INSTRUCTIONS FOR THE TASK: Search the data for the word "pink" and copy every line that contains it.

DATASET:
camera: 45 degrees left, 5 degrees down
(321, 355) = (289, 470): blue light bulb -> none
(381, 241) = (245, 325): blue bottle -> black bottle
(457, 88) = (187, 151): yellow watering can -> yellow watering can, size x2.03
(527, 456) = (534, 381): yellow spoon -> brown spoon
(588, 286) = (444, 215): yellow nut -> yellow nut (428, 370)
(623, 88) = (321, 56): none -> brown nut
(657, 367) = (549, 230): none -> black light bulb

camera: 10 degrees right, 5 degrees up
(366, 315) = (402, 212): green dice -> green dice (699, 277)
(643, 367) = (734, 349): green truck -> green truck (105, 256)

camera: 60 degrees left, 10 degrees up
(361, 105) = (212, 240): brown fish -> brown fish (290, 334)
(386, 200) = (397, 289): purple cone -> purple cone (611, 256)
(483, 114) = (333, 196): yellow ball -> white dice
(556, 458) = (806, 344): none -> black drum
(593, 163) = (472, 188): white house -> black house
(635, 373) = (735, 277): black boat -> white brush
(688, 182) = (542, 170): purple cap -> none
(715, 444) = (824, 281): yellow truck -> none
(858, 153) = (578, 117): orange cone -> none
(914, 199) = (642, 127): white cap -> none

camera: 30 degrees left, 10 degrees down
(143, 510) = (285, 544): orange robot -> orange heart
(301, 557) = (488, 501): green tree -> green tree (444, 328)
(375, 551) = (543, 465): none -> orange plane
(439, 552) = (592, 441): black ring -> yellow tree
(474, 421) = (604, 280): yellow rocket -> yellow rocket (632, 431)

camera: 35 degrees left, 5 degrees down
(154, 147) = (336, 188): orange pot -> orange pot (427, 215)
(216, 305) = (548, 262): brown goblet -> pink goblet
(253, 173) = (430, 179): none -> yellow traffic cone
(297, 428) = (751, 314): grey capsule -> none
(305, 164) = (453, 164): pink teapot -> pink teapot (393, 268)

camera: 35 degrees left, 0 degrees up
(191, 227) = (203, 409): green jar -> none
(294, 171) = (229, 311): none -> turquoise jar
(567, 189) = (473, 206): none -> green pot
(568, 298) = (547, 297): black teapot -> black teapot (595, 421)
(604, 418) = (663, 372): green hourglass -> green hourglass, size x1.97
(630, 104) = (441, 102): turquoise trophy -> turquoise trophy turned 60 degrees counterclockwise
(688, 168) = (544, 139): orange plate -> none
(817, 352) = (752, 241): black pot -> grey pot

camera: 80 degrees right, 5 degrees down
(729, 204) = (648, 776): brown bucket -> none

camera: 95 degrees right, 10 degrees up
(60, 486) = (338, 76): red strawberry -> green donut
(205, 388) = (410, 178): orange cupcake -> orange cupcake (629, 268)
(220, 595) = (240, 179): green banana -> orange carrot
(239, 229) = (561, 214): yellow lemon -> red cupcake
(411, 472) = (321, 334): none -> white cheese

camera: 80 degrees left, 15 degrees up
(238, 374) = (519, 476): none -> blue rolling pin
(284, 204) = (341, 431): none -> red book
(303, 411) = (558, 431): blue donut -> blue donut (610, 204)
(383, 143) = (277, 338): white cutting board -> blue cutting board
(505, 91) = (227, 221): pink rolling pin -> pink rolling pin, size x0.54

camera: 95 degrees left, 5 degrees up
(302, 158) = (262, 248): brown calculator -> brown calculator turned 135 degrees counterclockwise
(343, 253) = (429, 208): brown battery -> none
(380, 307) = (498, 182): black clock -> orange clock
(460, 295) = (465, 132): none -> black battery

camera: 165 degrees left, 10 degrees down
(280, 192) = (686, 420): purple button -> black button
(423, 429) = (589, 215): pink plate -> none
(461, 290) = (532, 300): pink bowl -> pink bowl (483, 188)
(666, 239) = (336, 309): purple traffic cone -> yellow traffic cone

PROBLEM SOLUTION:
(216, 305) = (548, 262): brown goblet -> pink goblet
(305, 164) = (453, 164): pink teapot -> pink teapot (393, 268)
(505, 91) = (227, 221): pink rolling pin -> pink rolling pin, size x0.54
(423, 429) = (589, 215): pink plate -> none
(461, 290) = (532, 300): pink bowl -> pink bowl (483, 188)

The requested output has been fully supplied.